Problem ->
Produce a verbatim transcription of the entries, with all pictures omitted.

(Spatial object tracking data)
#####

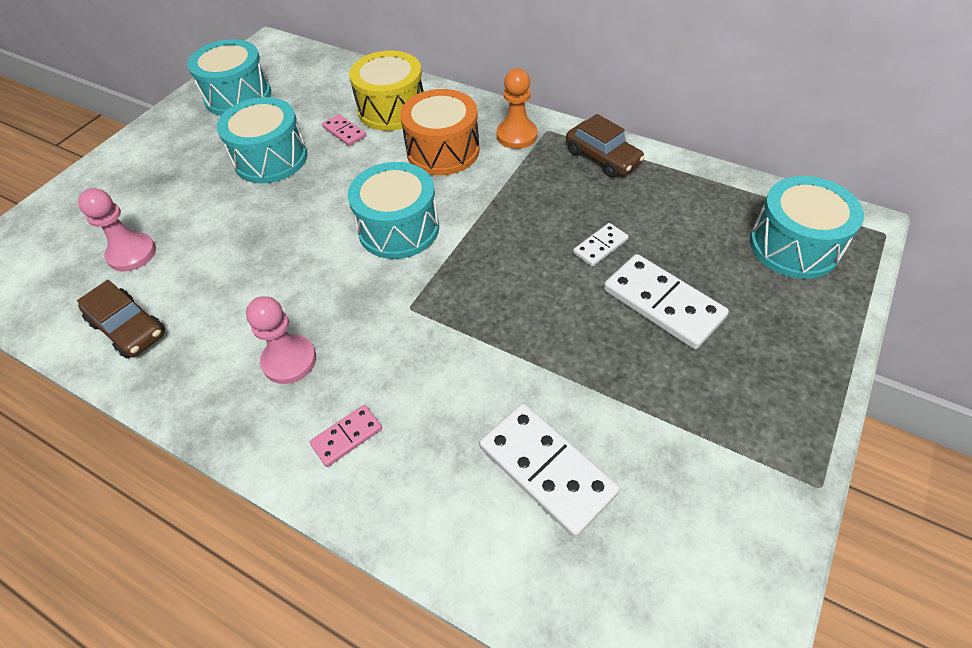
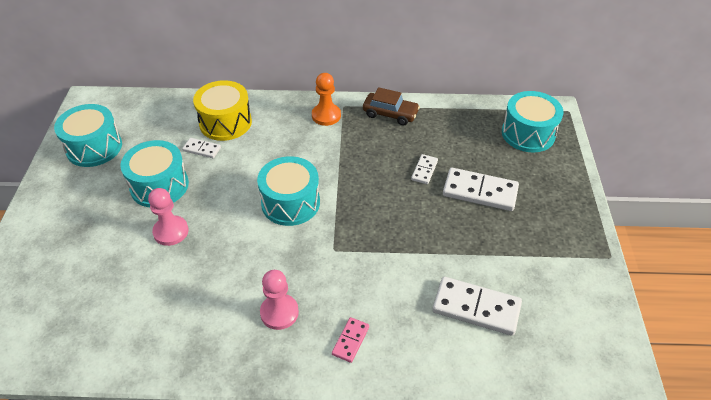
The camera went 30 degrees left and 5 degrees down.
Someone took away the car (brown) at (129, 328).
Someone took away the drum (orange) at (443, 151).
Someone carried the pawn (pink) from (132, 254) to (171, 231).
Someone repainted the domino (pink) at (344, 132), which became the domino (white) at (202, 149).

#####

Exercise result ->
The camera went 30 degrees left and 5 degrees down.
Someone took away the car (brown) at (129, 328).
Someone took away the drum (orange) at (443, 151).
Someone carried the pawn (pink) from (132, 254) to (171, 231).
Someone repainted the domino (pink) at (344, 132), which became the domino (white) at (202, 149).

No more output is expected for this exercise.